Spatial object tracking data
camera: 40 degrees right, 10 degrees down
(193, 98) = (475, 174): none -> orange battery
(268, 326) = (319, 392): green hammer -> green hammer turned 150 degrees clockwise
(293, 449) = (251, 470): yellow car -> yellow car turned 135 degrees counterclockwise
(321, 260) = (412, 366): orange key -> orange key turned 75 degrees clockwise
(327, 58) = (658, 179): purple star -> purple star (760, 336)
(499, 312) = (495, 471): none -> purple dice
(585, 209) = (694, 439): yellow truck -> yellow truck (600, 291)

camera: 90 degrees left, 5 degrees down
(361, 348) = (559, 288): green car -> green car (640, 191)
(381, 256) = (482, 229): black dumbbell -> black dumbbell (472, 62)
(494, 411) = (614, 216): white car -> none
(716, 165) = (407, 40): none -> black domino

* * *

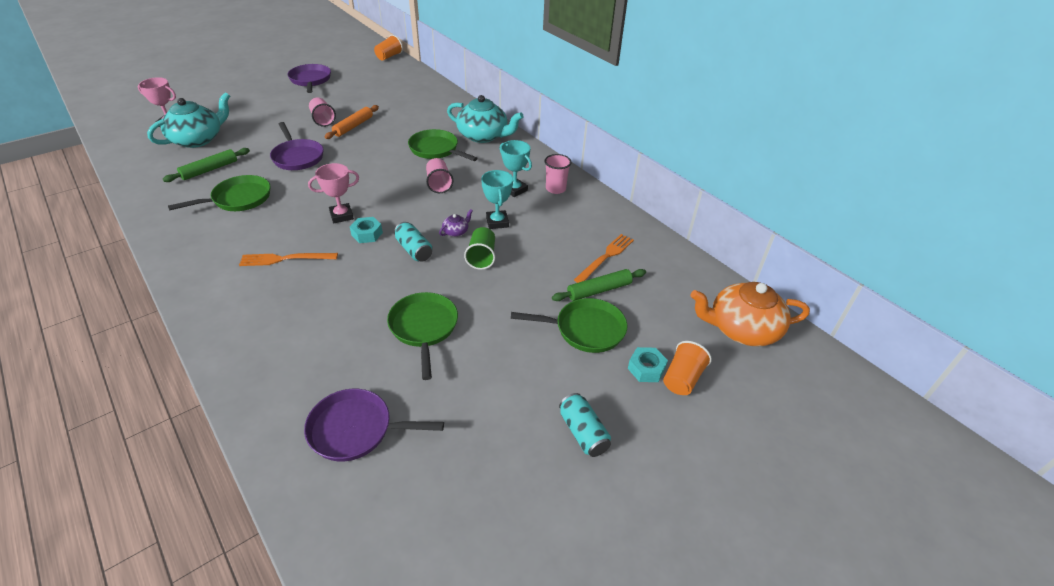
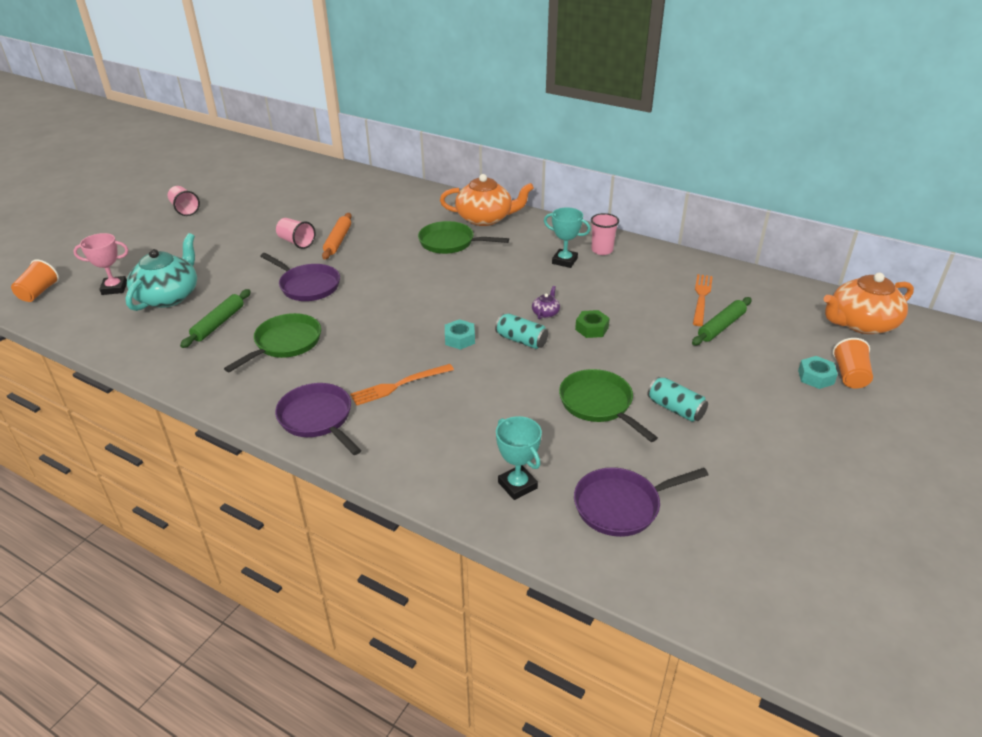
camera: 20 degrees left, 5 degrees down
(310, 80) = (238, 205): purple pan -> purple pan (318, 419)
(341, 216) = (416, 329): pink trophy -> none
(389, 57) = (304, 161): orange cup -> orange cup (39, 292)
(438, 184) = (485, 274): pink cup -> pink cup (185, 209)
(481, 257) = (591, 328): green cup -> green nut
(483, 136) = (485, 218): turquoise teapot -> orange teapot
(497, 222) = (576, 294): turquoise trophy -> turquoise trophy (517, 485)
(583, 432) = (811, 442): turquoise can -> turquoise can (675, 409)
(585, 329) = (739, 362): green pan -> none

WHAT IS REQUIRED =
Answer with a single number: the count of lines above that contain the string "yellow".

RESULT =
2